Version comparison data

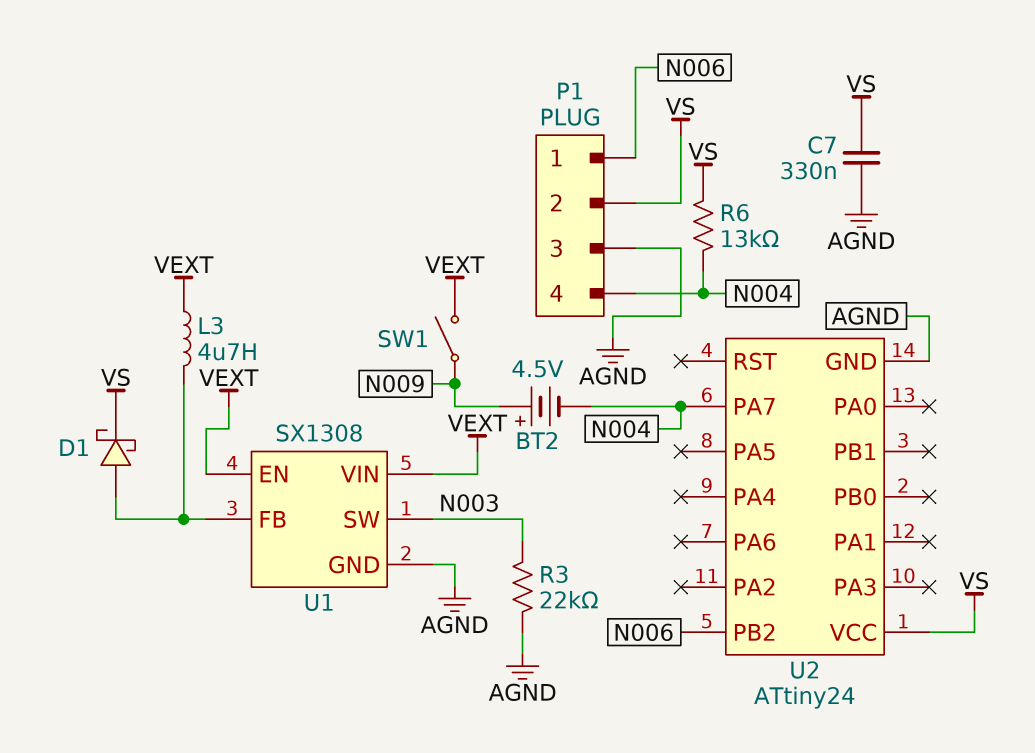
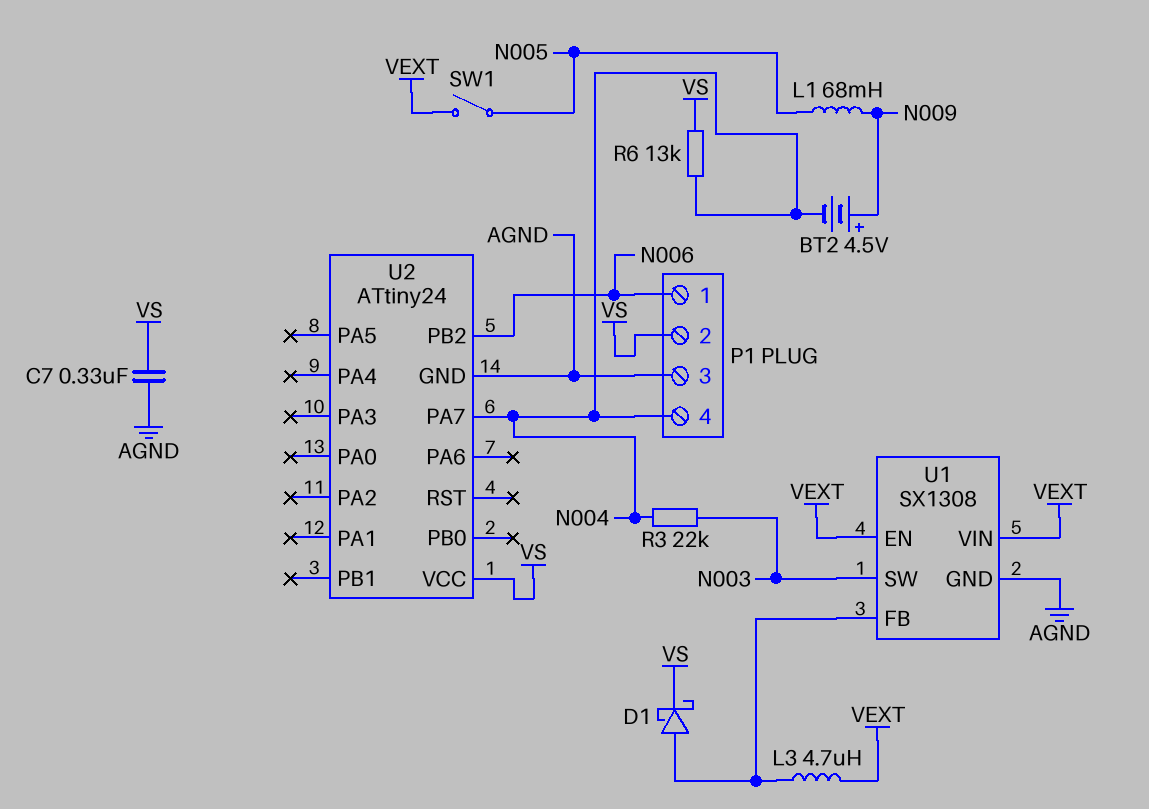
L1: none -> 68mH (N005, N009)
R3: 22k (AGND, N003) -> 22k (N003, N004)
SW1: switch (N009, VEXT) -> switch (N005, VEXT)

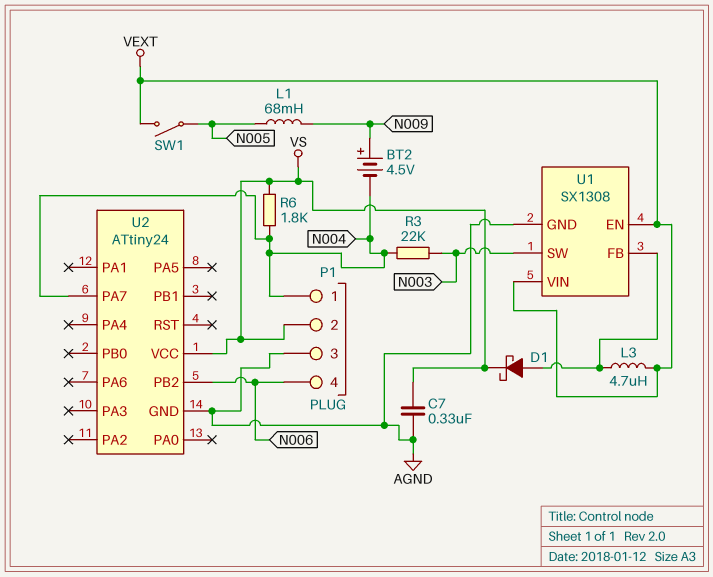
P1 pin 1: N006 -> N004
P1 pin 4: N004 -> N006
R6: 13k (N004, VS) -> 1.8k (N004, VS)

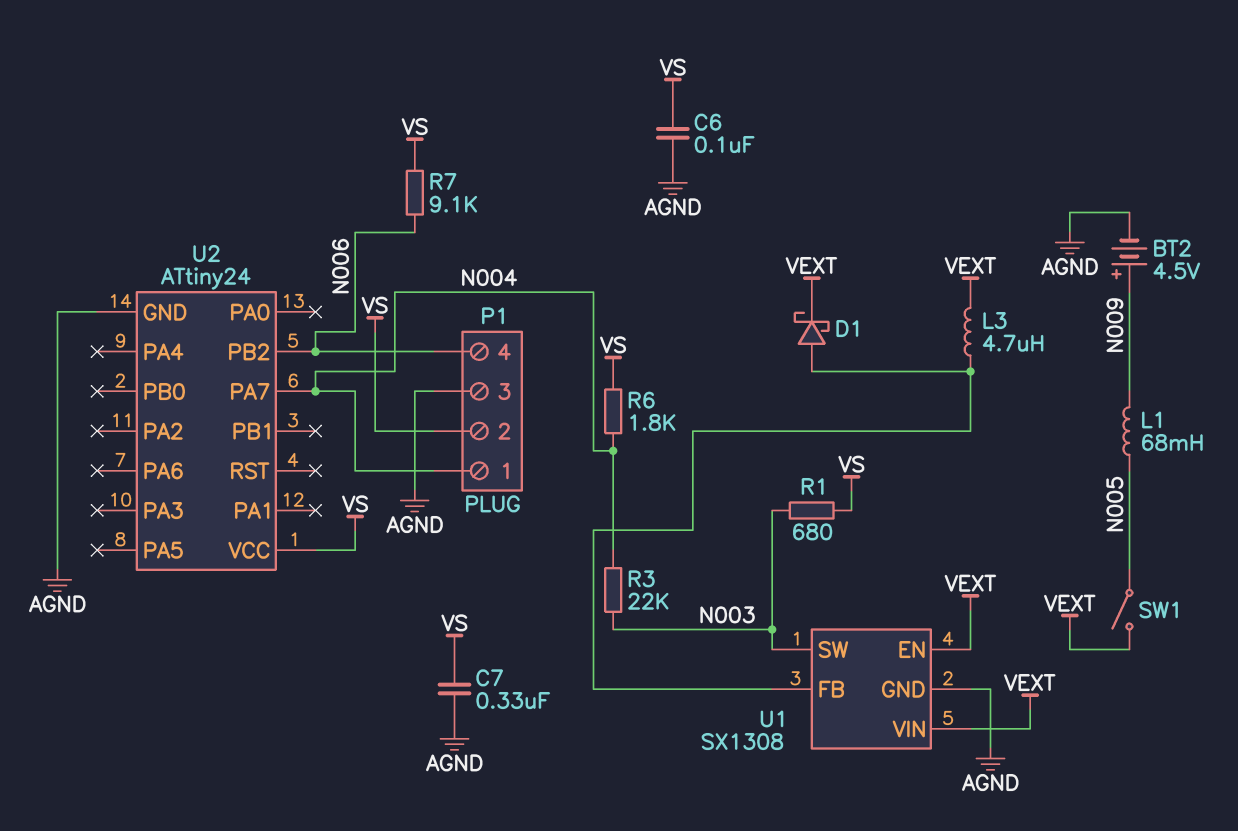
BT2: 4.5V (plus N009, minus N004) -> 4.5V (plus N009, minus AGND)
C6: none -> 100nF (AGND, VS)
D1: schottky (A U1/FB, K VS) -> schottky (A U1/FB, K VEXT)
R1: none -> 680 (N003, VS)
R7: none -> 9.1k (N006, VS)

(Work to be completed): For this exercise, repeat word for word only the lines from the one containing "P1 pin 4: N004 -> N006" through the end of the data, including both. Pictures do not go in the copy.

(Solution to this task):
P1 pin 4: N004 -> N006
R6: 13k (N004, VS) -> 1.8k (N004, VS)

BT2: 4.5V (plus N009, minus N004) -> 4.5V (plus N009, minus AGND)
C6: none -> 100nF (AGND, VS)
D1: schottky (A U1/FB, K VS) -> schottky (A U1/FB, K VEXT)
R1: none -> 680 (N003, VS)
R7: none -> 9.1k (N006, VS)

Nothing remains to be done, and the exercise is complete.